----- Data supplied
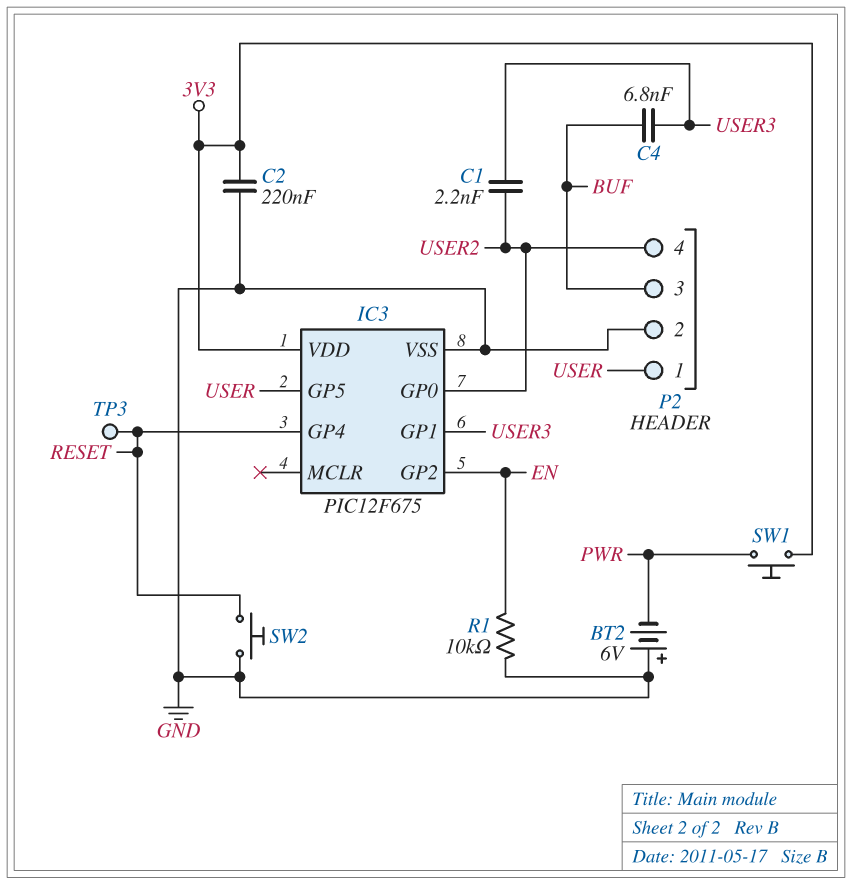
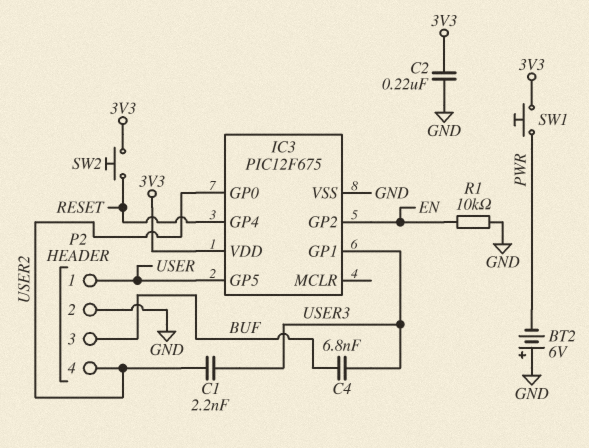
SW2: button (GND, RESET) -> button (3V3, RESET)
TP3: test point (RESET) -> none

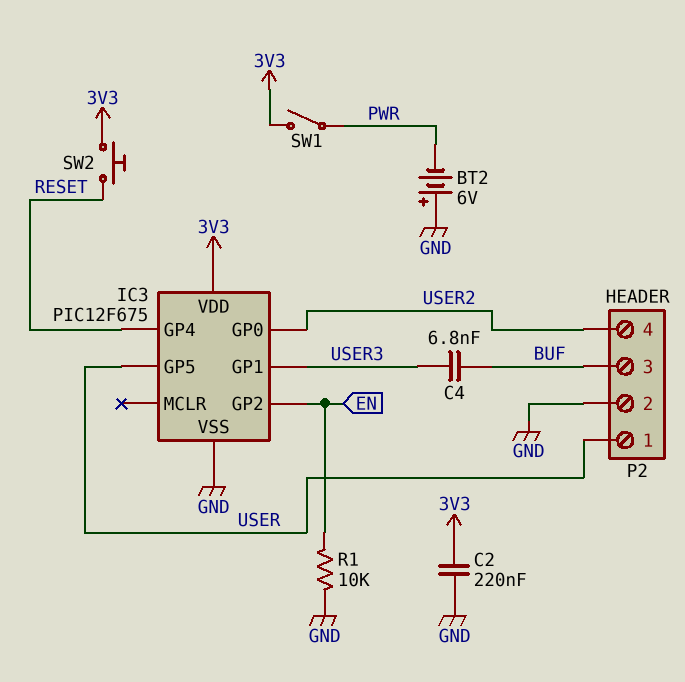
C1: 2.2nF (USER2, USER3) -> none
SW1: button (3V3, PWR) -> switch (3V3, PWR)

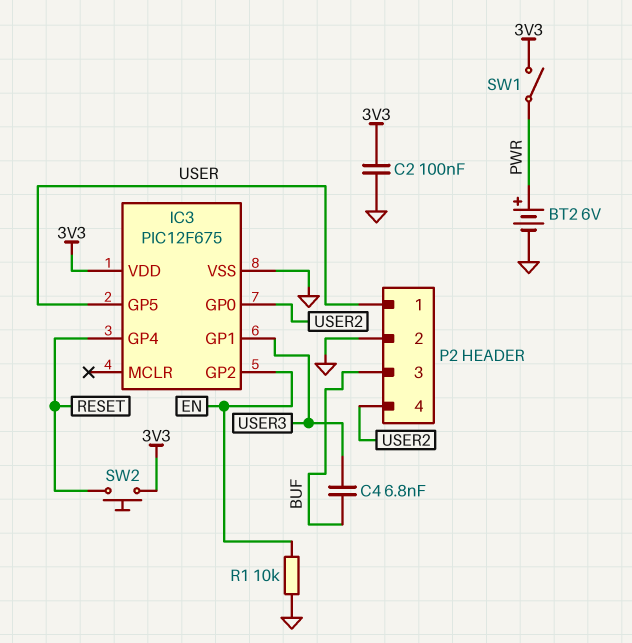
BT2: 6V (plus GND, minus PWR) -> 6V (plus PWR, minus GND)
C2: 220nF (3V3, GND) -> 100nF (3V3, GND)

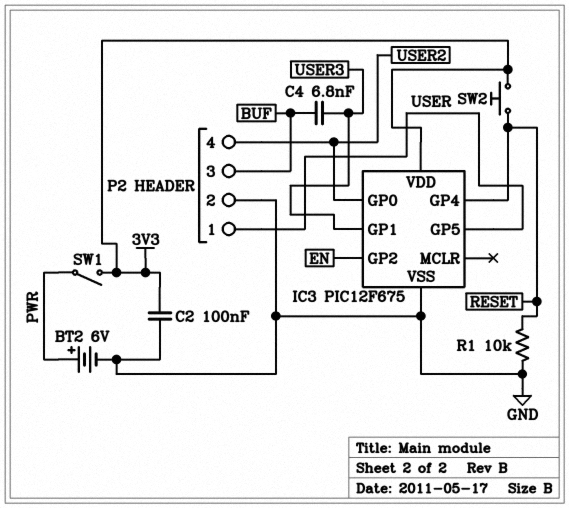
R1: 10k (EN, GND) -> 10k (GND, RESET)

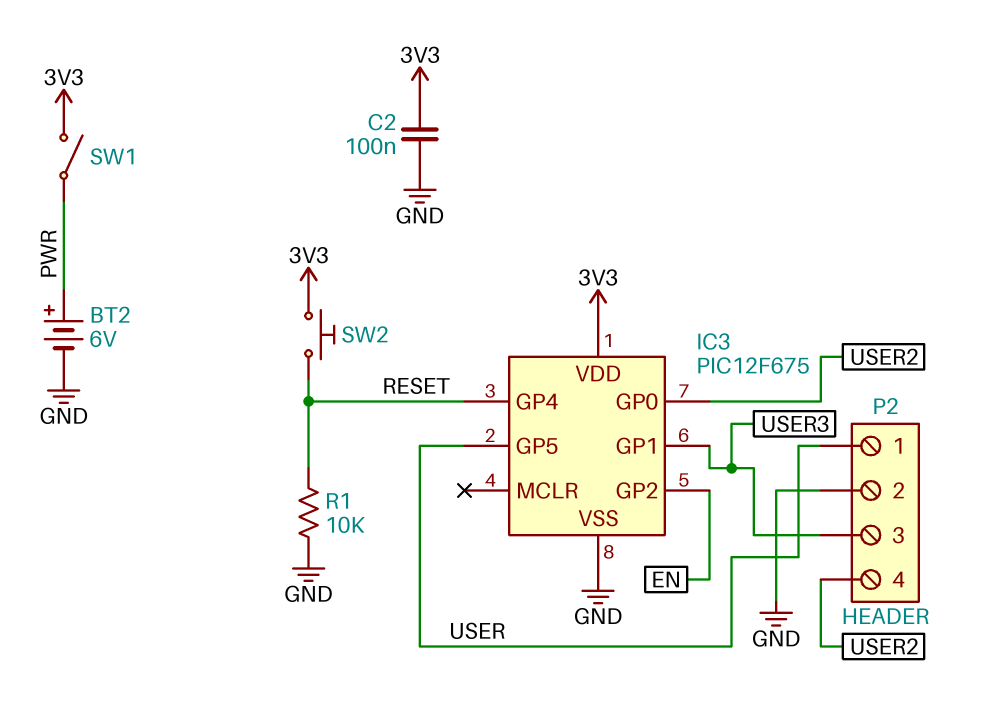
C4: 6.8nF (BUF, USER3) -> none
P2 pin 3: BUF -> USER3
----------
Across the listing above, in how many lines does the string "RESET" occur? Give the number only.

## Written solution
3